» **What the task requires**:
Without leaving out a single line, restate the entries below exactly.

◆ ◆ ◆ ◆

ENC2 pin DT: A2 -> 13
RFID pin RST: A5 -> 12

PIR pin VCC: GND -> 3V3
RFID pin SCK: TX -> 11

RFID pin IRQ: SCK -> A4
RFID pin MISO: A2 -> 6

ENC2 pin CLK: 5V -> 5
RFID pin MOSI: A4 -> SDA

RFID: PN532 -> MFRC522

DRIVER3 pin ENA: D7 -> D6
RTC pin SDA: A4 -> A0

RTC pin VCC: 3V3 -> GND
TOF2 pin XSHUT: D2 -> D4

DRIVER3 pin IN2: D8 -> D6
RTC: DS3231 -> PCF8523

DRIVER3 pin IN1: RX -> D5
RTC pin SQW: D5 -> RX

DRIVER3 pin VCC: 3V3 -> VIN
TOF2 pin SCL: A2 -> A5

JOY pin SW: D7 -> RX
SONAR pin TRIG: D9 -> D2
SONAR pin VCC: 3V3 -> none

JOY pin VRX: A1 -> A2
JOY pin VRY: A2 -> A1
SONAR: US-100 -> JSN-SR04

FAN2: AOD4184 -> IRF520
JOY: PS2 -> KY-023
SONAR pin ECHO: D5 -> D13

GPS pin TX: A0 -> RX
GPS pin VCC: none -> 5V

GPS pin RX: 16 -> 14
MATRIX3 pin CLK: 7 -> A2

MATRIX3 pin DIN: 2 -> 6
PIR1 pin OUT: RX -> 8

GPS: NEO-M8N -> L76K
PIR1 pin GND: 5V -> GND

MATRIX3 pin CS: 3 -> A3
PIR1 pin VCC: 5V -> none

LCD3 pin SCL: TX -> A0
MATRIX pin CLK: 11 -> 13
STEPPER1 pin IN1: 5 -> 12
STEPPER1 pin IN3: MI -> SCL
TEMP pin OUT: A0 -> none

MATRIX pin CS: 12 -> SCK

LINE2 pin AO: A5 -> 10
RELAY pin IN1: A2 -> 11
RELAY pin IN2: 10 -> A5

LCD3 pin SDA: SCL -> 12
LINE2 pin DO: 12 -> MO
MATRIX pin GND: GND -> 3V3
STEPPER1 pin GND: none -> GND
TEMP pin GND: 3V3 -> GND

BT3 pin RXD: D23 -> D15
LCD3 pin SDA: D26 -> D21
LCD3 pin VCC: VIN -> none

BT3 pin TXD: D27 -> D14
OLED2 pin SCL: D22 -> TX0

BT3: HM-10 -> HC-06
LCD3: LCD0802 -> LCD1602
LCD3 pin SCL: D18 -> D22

◆ ◆ ◆ ◆

» **Result of the exercise**:
ENC2 pin DT: A2 -> 13
RFID pin RST: A5 -> 12

PIR pin VCC: GND -> 3V3
RFID pin SCK: TX -> 11

RFID pin IRQ: SCK -> A4
RFID pin MISO: A2 -> 6

ENC2 pin CLK: 5V -> 5
RFID pin MOSI: A4 -> SDA

RFID: PN532 -> MFRC522

DRIVER3 pin ENA: D7 -> D6
RTC pin SDA: A4 -> A0

RTC pin VCC: 3V3 -> GND
TOF2 pin XSHUT: D2 -> D4

DRIVER3 pin IN2: D8 -> D6
RTC: DS3231 -> PCF8523

DRIVER3 pin IN1: RX -> D5
RTC pin SQW: D5 -> RX

DRIVER3 pin VCC: 3V3 -> VIN
TOF2 pin SCL: A2 -> A5

JOY pin SW: D7 -> RX
SONAR pin TRIG: D9 -> D2
SONAR pin VCC: 3V3 -> none

JOY pin VRX: A1 -> A2
JOY pin VRY: A2 -> A1
SONAR: US-100 -> JSN-SR04

FAN2: AOD4184 -> IRF520
JOY: PS2 -> KY-023
SONAR pin ECHO: D5 -> D13

GPS pin TX: A0 -> RX
GPS pin VCC: none -> 5V

GPS pin RX: 16 -> 14
MATRIX3 pin CLK: 7 -> A2

MATRIX3 pin DIN: 2 -> 6
PIR1 pin OUT: RX -> 8

GPS: NEO-M8N -> L76K
PIR1 pin GND: 5V -> GND

MATRIX3 pin CS: 3 -> A3
PIR1 pin VCC: 5V -> none

LCD3 pin SCL: TX -> A0
MATRIX pin CLK: 11 -> 13
STEPPER1 pin IN1: 5 -> 12
STEPPER1 pin IN3: MI -> SCL
TEMP pin OUT: A0 -> none

MATRIX pin CS: 12 -> SCK

LINE2 pin AO: A5 -> 10
RELAY pin IN1: A2 -> 11
RELAY pin IN2: 10 -> A5

LCD3 pin SDA: SCL -> 12
LINE2 pin DO: 12 -> MO
MATRIX pin GND: GND -> 3V3
STEPPER1 pin GND: none -> GND
TEMP pin GND: 3V3 -> GND

BT3 pin RXD: D23 -> D15
LCD3 pin SDA: D26 -> D21
LCD3 pin VCC: VIN -> none

BT3 pin TXD: D27 -> D14
OLED2 pin SCL: D22 -> TX0

BT3: HM-10 -> HC-06
LCD3: LCD0802 -> LCD1602
LCD3 pin SCL: D18 -> D22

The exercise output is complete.